**Excerpts from a dataset:**
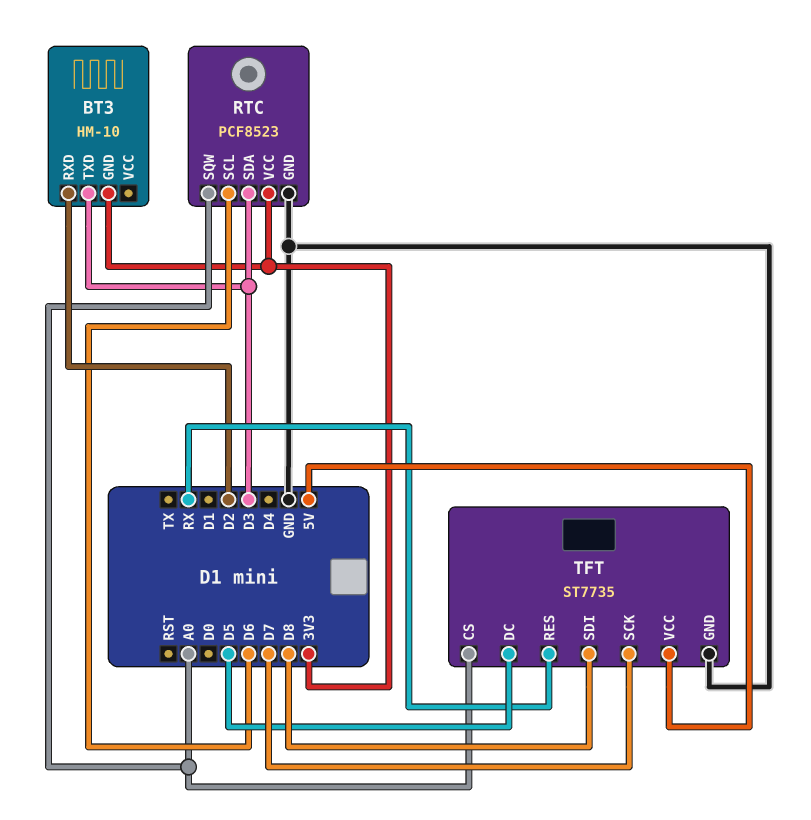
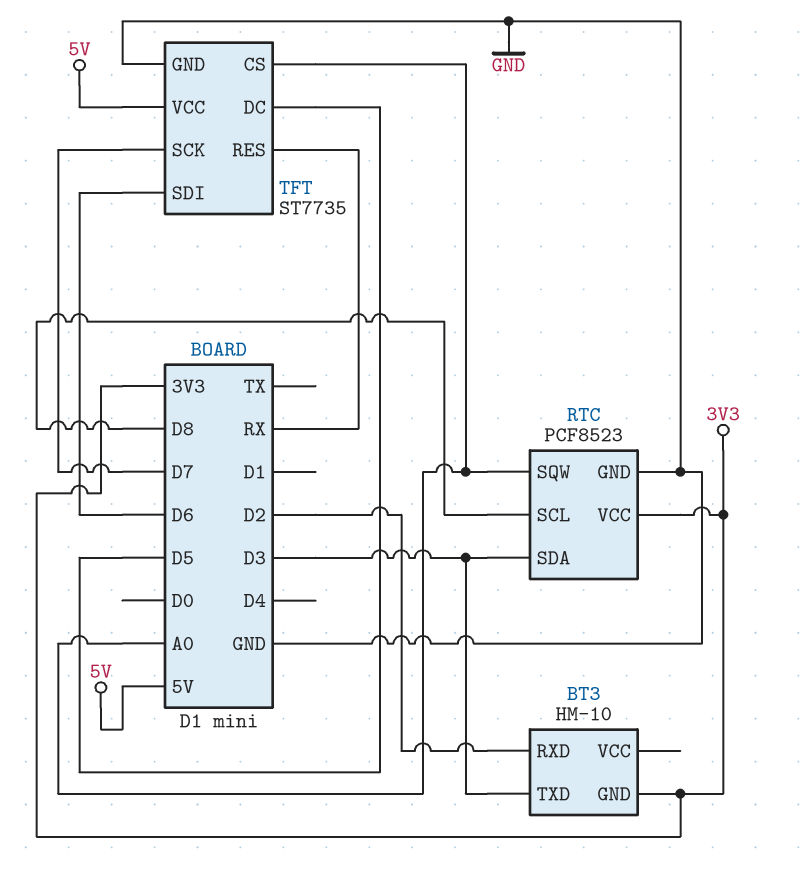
RTC pin SCL: D6 -> D8
TFT pin SDI: D8 -> D6

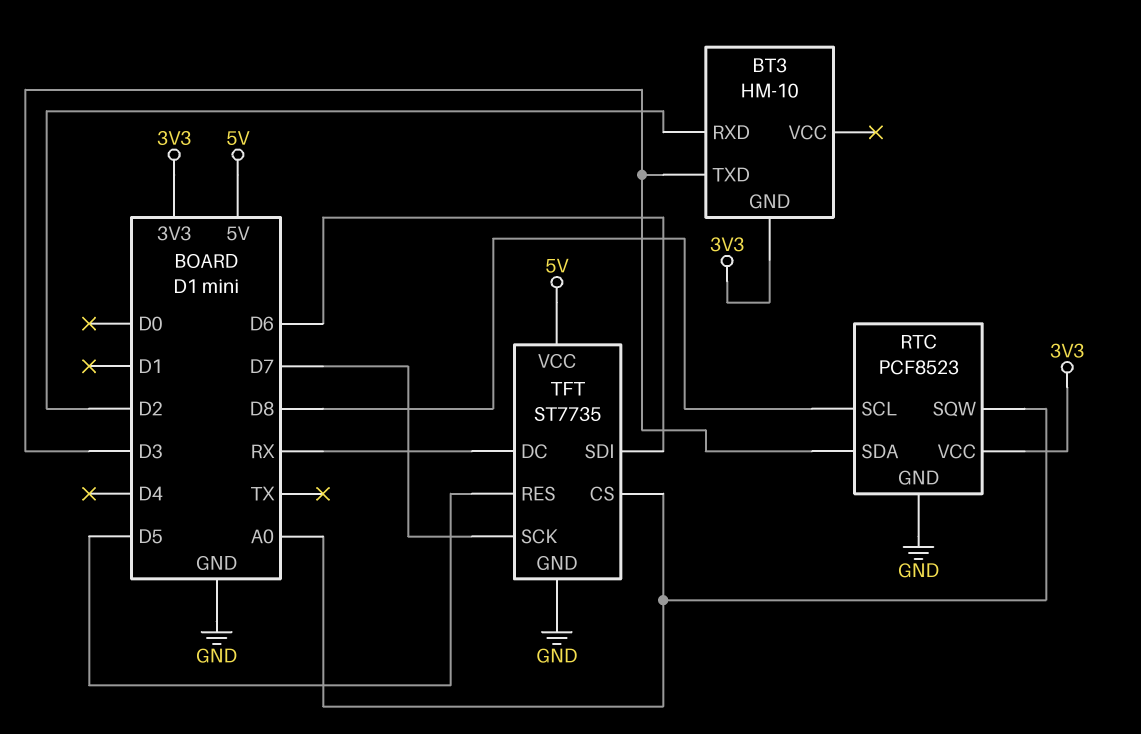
TFT pin DC: D5 -> RX
TFT pin RES: RX -> D5

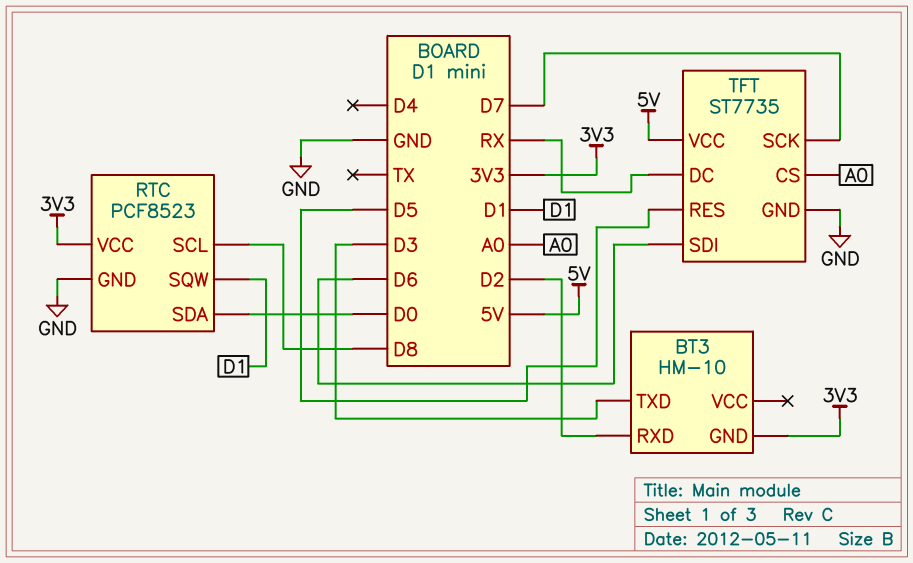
RTC pin SDA: D3 -> D0
RTC pin SQW: A0 -> D1

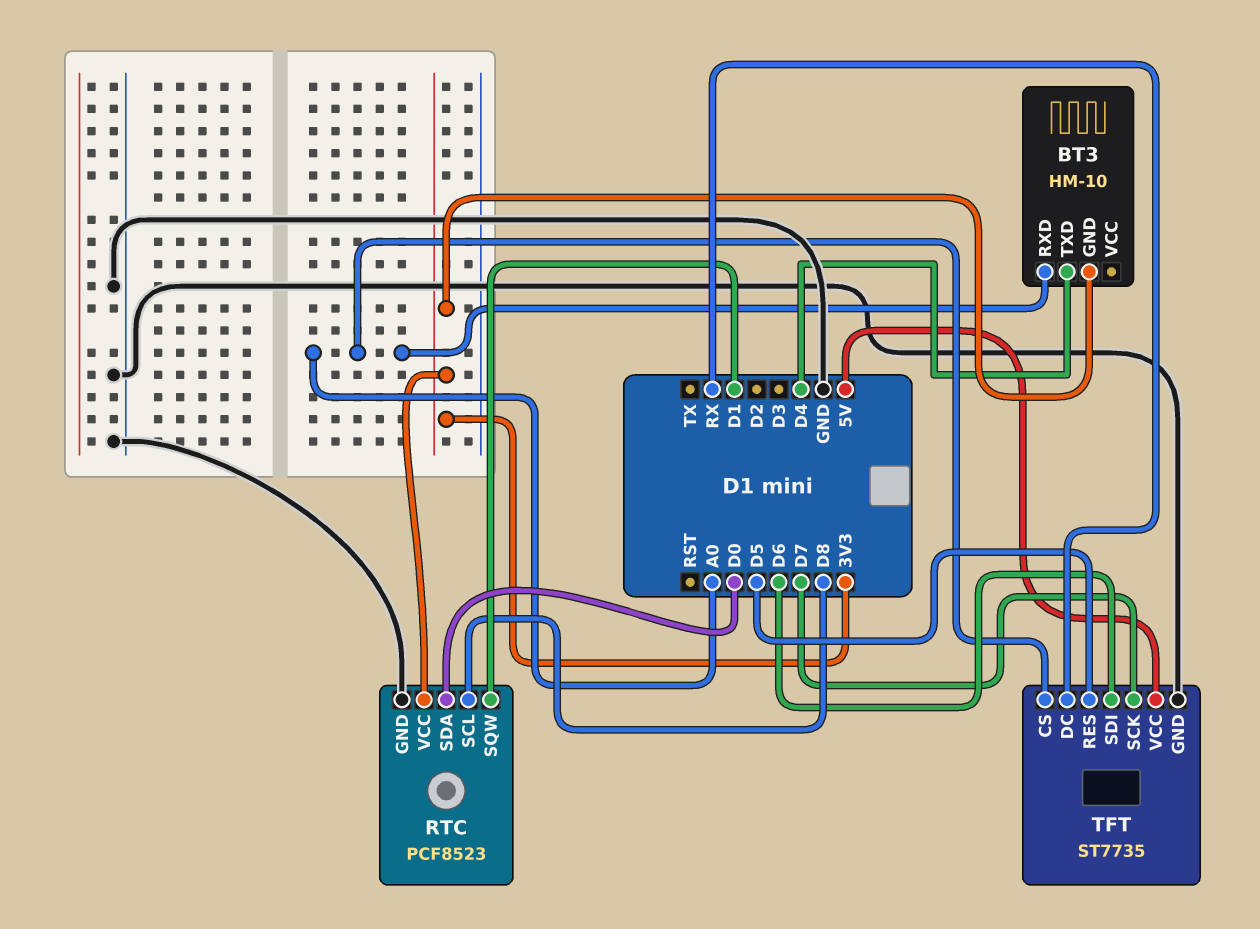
BT3 pin RXD: D2 -> A0
BT3 pin TXD: D3 -> D4

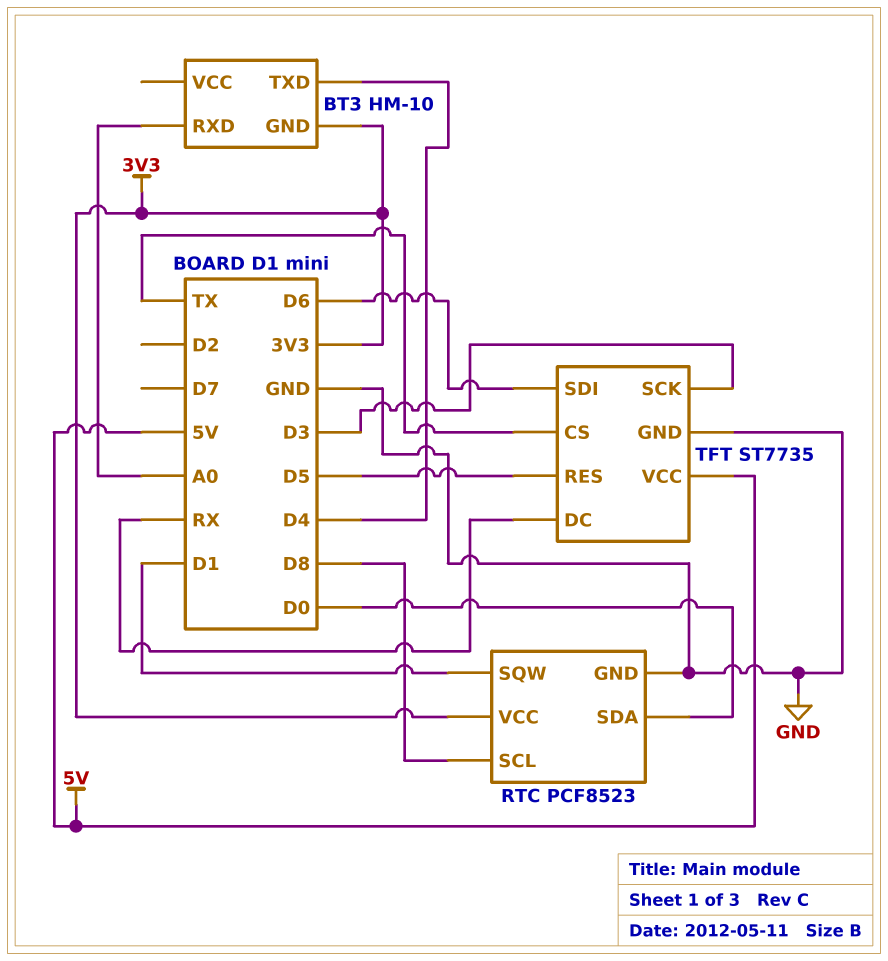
TFT pin CS: A0 -> TX
TFT pin SCK: D7 -> D3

**REQUIREMENT:** Output the records above exactly as written, but leave out the pictures.

**SOLVED EXERCISE:**
RTC pin SCL: D6 -> D8
TFT pin SDI: D8 -> D6

TFT pin DC: D5 -> RX
TFT pin RES: RX -> D5

RTC pin SDA: D3 -> D0
RTC pin SQW: A0 -> D1

BT3 pin RXD: D2 -> A0
BT3 pin TXD: D3 -> D4

TFT pin CS: A0 -> TX
TFT pin SCK: D7 -> D3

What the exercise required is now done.